**Exercise**:
The entries follow. Copy every line in which "black" appears.

*** Opening Extracted records ***

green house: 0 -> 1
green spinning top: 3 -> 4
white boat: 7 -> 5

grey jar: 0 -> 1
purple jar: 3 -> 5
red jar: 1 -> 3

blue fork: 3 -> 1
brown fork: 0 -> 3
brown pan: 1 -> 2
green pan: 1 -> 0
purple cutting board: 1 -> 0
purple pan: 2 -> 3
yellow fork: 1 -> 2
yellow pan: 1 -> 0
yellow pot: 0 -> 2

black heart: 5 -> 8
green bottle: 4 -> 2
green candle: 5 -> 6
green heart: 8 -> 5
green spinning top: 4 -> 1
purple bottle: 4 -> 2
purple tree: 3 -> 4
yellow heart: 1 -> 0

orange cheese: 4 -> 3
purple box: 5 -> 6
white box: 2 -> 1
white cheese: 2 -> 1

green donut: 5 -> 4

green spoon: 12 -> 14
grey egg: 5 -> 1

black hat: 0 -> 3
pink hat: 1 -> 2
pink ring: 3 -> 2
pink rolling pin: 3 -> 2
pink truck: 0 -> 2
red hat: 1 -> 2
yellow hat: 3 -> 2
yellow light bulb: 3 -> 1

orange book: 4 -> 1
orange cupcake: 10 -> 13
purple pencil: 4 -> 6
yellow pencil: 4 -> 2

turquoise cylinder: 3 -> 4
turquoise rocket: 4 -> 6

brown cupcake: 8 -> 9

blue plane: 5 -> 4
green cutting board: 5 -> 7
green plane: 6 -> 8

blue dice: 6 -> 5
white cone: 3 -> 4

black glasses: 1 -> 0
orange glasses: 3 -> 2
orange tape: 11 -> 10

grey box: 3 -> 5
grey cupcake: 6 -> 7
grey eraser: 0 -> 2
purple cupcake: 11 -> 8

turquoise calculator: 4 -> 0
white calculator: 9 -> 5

*** Closing Extracted records ***

**Exercise solution**:
black heart: 5 -> 8
black hat: 0 -> 3
black glasses: 1 -> 0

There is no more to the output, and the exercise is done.